■ **TASK DESCRIPTION**
Put the material below into a JSON list of strings, one string per line, with blank lines skipped and the picture lines left out.

■ **EXTRACTED RECORDS**
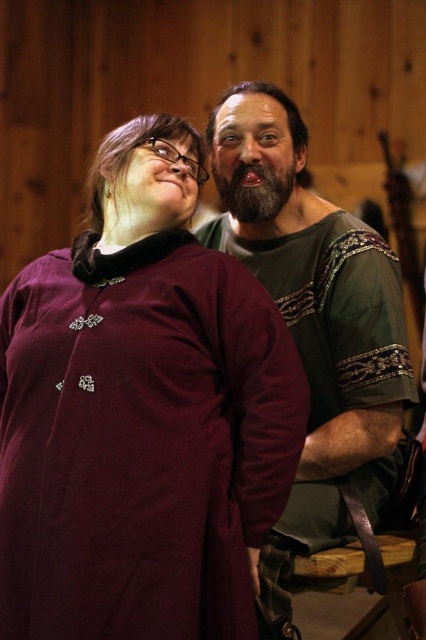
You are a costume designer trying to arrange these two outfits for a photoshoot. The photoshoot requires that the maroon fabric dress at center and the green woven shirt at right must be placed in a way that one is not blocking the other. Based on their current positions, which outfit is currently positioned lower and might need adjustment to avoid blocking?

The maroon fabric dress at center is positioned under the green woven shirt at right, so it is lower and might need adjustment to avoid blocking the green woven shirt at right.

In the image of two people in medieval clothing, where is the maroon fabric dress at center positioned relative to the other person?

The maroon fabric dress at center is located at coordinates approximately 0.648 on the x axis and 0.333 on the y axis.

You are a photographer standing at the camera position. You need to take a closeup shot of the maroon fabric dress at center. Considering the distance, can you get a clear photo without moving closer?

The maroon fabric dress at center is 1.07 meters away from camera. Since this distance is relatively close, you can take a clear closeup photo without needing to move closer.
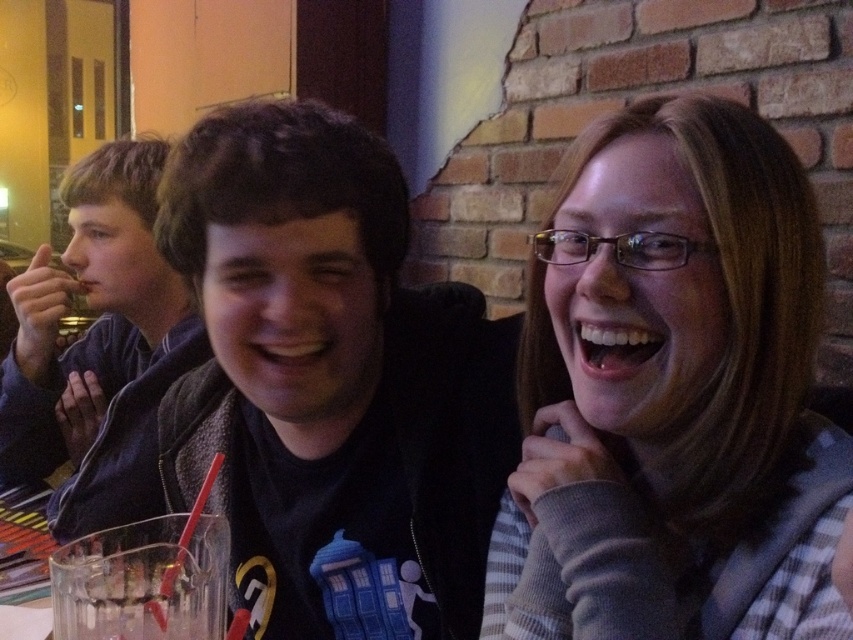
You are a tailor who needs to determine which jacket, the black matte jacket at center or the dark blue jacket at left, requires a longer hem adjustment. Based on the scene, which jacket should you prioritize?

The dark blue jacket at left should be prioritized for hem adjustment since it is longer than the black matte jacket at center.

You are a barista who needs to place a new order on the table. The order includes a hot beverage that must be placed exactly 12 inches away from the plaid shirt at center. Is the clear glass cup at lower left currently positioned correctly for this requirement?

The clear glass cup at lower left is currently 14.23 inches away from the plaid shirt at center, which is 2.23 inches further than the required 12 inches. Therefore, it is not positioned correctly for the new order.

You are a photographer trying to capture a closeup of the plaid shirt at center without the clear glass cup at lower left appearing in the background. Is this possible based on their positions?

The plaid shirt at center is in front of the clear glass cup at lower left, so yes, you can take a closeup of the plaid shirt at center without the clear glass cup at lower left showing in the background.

■ **COMPLETED EXERCISE**
[
  "You are a costume designer trying to arrange these two outfits for a photoshoot. The photoshoot requires that the maroon fabric dress at center and the green woven shirt at right must be placed in a way that one is not blocking the other. Based on their current positions, which outfit is currently positioned lower and might need adjustment to avoid blocking?",
  "The maroon fabric dress at center is positioned under the green woven shirt at right, so it is lower and might need adjustment to avoid blocking the green woven shirt at right.",
  "In the image of two people in medieval clothing, where is the maroon fabric dress at center positioned relative to the other person?",
  "The maroon fabric dress at center is located at coordinates approximately 0.648 on the x axis and 0.333 on the y axis.",
  "You are a photographer standing at the camera position. You need to take a closeup shot of the maroon fabric dress at center. Considering the distance, can you get a clear photo without moving closer?",
  "The maroon fabric dress at center is 1.07 meters away from camera. Since this distance is relatively close, you can take a clear closeup photo without needing to move closer.",
  "You are a tailor who needs to determine which jacket, the black matte jacket at center or the dark blue jacket at left, requires a longer hem adjustment. Based on the scene, which jacket should you prioritize?",
  "The dark blue jacket at left should be prioritized for hem adjustment since it is longer than the black matte jacket at center.",
  "You are a barista who needs to place a new order on the table. The order includes a hot beverage that must be placed exactly 12 inches away from the plaid shirt at center. Is the clear glass cup at lower left currently positioned correctly for this requirement?",
  "The clear glass cup at lower left is currently 14.23 inches away from the plaid shirt at center, which is 2.23 inches further than the required 12 inches. Therefore, it is not positioned correctly for the new order.",
  "You are a photographer trying to capture a closeup of the plaid shirt at center without the clear glass cup at lower left appearing in the background. Is this possible based on their positions?",
  "The plaid shirt at center is in front of the clear glass cup at lower left, so yes, you can take a closeup of the plaid shirt at center without the clear glass cup at lower left showing in the background."
]